Exercise:
Print the following records exactly as they appear, line for line.

[Dataset excerpt]
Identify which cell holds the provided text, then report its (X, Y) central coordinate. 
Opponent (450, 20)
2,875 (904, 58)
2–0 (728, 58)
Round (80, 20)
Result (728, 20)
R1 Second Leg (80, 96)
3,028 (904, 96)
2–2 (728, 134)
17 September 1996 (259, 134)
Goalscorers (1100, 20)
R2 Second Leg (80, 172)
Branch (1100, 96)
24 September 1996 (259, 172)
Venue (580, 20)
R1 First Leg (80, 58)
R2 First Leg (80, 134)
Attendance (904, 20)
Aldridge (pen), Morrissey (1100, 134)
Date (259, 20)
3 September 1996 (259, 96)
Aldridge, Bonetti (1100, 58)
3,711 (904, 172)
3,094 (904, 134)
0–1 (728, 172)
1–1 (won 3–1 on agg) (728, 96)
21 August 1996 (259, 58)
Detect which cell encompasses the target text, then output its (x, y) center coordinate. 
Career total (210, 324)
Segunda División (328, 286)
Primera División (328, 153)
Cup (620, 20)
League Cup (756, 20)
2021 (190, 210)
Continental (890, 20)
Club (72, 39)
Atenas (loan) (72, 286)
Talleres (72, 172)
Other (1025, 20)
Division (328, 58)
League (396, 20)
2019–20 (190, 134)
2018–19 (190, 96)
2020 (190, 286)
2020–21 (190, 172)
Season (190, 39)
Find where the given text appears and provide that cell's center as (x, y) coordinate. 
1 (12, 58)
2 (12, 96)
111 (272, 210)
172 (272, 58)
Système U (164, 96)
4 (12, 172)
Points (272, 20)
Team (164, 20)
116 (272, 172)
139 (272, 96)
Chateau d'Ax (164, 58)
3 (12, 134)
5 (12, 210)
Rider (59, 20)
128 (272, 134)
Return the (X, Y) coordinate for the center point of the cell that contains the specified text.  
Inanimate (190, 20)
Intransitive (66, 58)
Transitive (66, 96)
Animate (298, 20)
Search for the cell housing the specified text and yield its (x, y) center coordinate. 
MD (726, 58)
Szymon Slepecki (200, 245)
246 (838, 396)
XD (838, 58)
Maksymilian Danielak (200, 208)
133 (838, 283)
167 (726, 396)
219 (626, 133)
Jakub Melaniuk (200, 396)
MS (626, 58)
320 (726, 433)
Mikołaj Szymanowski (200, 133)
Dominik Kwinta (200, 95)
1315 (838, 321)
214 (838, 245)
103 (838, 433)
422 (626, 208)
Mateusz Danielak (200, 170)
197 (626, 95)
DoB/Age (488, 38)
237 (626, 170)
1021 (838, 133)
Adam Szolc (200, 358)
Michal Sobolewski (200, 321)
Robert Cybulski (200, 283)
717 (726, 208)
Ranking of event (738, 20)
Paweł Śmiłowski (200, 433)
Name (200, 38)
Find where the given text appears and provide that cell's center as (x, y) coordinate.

Written response:
Identify which cell holds the provided text, then report its (X, Y) central coordinate. 
Opponent (450, 20)
2,875 (904, 58)
2–0 (728, 58)
Round (80, 20)
Result (728, 20)
R1 Second Leg (80, 96)
3,028 (904, 96)
2–2 (728, 134)
17 September 1996 (259, 134)
Goalscorers (1100, 20)
R2 Second Leg (80, 172)
Branch (1100, 96)
24 September 1996 (259, 172)
Venue (580, 20)
R1 First Leg (80, 58)
R2 First Leg (80, 134)
Attendance (904, 20)
Aldridge (pen), Morrissey (1100, 134)
Date (259, 20)
3 September 1996 (259, 96)
Aldridge, Bonetti (1100, 58)
3,711 (904, 172)
3,094 (904, 134)
0–1 (728, 172)
1–1 (won 3–1 on agg) (728, 96)
21 August 1996 (259, 58)
Detect which cell encompasses the target text, then output its (x, y) center coordinate. 
Career total (210, 324)
Segunda División (328, 286)
Primera División (328, 153)
Cup (620, 20)
League Cup (756, 20)
2021 (190, 210)
Continental (890, 20)
Club (72, 39)
Atenas (loan) (72, 286)
Talleres (72, 172)
Other (1025, 20)
Division (328, 58)
League (396, 20)
2019–20 (190, 134)
2018–19 (190, 96)
2020 (190, 286)
2020–21 (190, 172)
Season (190, 39)
Find where the given text appears and provide that cell's center as (x, y) coordinate. 
1 (12, 58)
2 (12, 96)
111 (272, 210)
172 (272, 58)
Système U (164, 96)
4 (12, 172)
Points (272, 20)
Team (164, 20)
116 (272, 172)
139 (272, 96)
Chateau d'Ax (164, 58)
3 (12, 134)
5 (12, 210)
Rider (59, 20)
128 (272, 134)
Return the (X, Y) coordinate for the center point of the cell that contains the specified text.  
Inanimate (190, 20)
Intransitive (66, 58)
Transitive (66, 96)
Animate (298, 20)
Search for the cell housing the specified text and yield its (x, y) center coordinate. 
MD (726, 58)
Szymon Slepecki (200, 245)
246 (838, 396)
XD (838, 58)
Maksymilian Danielak (200, 208)
133 (838, 283)
167 (726, 396)
219 (626, 133)
Jakub Melaniuk (200, 396)
MS (626, 58)
320 (726, 433)
Mikołaj Szymanowski (200, 133)
Dominik Kwinta (200, 95)
1315 (838, 321)
214 (838, 245)
103 (838, 433)
422 (626, 208)
Mateusz Danielak (200, 170)
197 (626, 95)
DoB/Age (488, 38)
237 (626, 170)
1021 (838, 133)
Adam Szolc (200, 358)
Michal Sobolewski (200, 321)
Robert Cybulski (200, 283)
717 (726, 208)
Ranking of event (738, 20)
Paweł Śmiłowski (200, 433)
Name (200, 38)
Find where the given text appears and provide that cell's center as (x, y) coordinate.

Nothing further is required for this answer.